Difference listings

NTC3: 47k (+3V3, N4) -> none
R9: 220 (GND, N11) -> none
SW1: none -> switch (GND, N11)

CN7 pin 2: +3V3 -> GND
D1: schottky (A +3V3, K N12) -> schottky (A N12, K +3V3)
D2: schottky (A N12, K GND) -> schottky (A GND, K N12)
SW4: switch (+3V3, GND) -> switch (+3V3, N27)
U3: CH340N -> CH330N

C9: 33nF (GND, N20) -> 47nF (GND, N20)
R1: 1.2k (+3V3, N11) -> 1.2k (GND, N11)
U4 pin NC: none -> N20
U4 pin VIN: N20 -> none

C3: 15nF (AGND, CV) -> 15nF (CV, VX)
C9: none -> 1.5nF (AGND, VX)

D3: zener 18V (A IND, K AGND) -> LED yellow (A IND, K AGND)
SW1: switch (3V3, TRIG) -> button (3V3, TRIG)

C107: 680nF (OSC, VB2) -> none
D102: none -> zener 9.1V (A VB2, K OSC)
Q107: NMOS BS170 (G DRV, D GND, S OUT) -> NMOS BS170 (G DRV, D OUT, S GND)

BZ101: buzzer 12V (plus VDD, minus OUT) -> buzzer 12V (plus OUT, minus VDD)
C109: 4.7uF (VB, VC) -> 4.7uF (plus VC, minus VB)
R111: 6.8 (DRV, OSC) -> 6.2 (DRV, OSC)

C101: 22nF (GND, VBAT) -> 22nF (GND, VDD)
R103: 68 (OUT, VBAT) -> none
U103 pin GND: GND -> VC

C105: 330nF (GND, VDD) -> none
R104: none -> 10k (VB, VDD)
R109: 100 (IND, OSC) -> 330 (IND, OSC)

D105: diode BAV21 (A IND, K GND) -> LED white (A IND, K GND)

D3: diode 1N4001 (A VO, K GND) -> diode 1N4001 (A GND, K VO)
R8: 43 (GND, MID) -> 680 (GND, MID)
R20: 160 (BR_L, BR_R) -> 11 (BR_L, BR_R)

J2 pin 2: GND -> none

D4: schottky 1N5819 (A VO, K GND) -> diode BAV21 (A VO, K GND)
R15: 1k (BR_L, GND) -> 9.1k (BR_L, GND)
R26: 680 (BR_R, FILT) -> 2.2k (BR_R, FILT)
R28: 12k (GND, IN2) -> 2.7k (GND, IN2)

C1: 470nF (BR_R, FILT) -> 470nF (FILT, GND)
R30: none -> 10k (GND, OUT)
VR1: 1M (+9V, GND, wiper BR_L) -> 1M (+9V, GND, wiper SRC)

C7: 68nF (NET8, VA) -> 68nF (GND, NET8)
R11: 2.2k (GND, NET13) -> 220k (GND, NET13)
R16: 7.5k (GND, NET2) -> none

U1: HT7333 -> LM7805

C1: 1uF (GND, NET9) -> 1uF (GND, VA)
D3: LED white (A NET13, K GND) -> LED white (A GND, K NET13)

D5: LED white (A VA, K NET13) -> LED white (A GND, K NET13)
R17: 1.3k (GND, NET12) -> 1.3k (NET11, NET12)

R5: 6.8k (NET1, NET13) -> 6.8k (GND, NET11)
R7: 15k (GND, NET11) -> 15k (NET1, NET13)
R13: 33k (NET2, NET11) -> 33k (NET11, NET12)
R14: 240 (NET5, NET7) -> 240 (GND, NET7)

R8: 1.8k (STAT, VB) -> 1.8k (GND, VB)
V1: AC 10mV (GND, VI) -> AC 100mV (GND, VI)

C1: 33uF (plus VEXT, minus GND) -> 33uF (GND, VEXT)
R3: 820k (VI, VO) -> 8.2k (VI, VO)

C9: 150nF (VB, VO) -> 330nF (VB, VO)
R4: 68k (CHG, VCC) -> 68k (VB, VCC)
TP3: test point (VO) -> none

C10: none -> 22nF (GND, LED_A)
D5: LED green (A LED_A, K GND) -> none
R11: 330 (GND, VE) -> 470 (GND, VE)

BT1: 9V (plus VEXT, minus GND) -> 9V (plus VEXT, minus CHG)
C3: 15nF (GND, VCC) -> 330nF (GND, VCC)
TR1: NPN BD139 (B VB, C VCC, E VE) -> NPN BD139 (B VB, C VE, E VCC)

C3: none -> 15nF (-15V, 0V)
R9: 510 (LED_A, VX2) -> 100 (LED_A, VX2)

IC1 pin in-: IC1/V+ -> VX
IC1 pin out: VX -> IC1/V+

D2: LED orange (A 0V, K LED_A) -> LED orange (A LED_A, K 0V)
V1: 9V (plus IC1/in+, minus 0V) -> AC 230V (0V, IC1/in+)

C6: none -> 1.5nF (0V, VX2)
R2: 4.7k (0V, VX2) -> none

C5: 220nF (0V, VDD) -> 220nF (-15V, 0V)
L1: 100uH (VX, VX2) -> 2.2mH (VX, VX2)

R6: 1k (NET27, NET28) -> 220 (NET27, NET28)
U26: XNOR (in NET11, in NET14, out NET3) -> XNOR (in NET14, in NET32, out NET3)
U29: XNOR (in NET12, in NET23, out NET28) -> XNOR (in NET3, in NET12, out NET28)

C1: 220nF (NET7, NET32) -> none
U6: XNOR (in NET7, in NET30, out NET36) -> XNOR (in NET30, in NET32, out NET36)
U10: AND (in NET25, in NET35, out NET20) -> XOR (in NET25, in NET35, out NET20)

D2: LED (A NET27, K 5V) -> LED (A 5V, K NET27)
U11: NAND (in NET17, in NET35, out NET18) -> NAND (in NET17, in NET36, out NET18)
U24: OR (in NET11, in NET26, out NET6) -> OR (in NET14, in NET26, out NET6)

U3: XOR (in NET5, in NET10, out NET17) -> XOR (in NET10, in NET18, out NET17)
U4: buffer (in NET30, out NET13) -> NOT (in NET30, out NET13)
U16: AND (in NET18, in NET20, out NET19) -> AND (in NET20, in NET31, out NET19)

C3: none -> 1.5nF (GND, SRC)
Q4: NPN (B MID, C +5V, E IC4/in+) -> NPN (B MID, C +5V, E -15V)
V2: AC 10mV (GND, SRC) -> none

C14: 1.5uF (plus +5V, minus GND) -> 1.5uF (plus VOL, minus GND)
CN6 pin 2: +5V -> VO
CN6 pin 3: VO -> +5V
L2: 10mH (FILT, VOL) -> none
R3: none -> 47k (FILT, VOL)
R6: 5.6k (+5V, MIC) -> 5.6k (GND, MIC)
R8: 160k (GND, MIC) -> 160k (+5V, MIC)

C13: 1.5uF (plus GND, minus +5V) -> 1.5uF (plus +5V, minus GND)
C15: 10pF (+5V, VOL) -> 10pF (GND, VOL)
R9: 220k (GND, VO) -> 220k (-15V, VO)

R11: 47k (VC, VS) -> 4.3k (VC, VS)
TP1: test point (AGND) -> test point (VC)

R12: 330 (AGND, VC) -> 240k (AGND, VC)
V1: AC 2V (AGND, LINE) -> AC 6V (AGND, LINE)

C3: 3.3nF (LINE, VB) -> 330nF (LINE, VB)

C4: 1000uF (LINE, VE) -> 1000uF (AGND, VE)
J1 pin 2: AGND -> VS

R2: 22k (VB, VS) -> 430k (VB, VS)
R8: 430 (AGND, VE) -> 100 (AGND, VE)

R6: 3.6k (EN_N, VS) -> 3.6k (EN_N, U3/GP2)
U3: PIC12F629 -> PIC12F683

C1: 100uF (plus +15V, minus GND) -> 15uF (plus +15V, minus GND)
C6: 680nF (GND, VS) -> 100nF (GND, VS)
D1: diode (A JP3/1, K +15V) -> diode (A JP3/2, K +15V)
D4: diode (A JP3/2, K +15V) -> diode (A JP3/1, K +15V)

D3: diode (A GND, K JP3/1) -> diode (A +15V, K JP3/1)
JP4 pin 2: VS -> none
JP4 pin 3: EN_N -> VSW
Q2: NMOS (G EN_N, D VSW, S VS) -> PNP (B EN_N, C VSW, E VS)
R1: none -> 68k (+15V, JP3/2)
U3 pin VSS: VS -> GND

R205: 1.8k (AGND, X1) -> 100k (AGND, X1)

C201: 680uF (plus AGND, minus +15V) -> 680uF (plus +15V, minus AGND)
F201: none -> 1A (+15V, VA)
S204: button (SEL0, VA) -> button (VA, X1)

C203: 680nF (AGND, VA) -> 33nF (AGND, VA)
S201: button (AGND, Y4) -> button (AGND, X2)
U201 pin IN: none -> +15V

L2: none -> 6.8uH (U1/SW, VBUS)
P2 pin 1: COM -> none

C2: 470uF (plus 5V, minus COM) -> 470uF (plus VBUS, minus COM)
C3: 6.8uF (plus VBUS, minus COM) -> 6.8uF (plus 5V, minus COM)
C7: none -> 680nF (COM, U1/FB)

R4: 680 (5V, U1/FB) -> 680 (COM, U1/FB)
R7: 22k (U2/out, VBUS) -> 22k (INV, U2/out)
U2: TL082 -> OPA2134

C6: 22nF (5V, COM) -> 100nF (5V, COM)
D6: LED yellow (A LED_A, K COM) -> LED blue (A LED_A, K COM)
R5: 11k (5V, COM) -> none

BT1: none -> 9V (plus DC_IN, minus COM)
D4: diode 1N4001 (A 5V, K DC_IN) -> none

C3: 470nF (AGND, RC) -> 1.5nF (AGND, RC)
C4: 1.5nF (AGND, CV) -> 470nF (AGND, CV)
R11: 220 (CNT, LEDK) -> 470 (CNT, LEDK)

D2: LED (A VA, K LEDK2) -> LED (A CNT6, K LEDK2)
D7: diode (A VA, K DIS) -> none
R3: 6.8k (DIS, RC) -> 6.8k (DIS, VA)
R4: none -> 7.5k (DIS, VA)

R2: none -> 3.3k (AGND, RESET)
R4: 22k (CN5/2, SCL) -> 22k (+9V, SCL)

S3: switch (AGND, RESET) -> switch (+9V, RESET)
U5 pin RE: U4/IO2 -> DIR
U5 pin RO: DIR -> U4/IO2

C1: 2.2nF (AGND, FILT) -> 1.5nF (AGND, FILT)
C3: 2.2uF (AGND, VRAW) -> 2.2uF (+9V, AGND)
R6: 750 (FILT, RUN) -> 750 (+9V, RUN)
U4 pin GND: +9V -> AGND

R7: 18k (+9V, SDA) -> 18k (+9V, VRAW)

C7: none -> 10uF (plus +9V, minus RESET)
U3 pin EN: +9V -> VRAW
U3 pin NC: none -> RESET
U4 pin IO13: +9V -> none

# ASSIGNMENT
Above are the records. Identify each line that contains the word "FILT".

# WRITTEN RESPONSE
R26: 680 (BR_R, FILT) -> 2.2k (BR_R, FILT)
C1: 470nF (BR_R, FILT) -> 470nF (FILT, GND)
L2: 10mH (FILT, VOL) -> none
R3: none -> 47k (FILT, VOL)
C1: 2.2nF (AGND, FILT) -> 1.5nF (AGND, FILT)
R6: 750 (FILT, RUN) -> 750 (+9V, RUN)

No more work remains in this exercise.